Write out the lines of the records below word for word, leaving the pictures out of your answer.

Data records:
— Start —
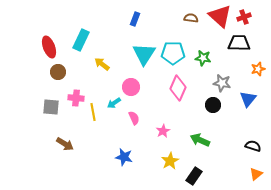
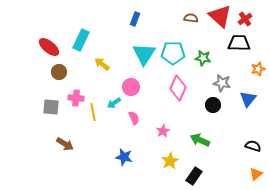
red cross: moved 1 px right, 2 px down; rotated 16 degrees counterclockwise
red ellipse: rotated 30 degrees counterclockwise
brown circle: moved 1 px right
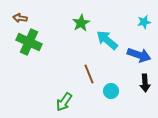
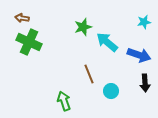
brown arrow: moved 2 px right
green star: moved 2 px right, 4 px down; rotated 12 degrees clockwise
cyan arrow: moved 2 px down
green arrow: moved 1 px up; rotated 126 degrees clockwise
— End —
• _TASK SOLUTION_:
red cross: moved 1 px right, 2 px down; rotated 16 degrees counterclockwise
red ellipse: rotated 30 degrees counterclockwise
brown circle: moved 1 px right
brown arrow: moved 2 px right
green star: moved 2 px right, 4 px down; rotated 12 degrees clockwise
cyan arrow: moved 2 px down
green arrow: moved 1 px up; rotated 126 degrees clockwise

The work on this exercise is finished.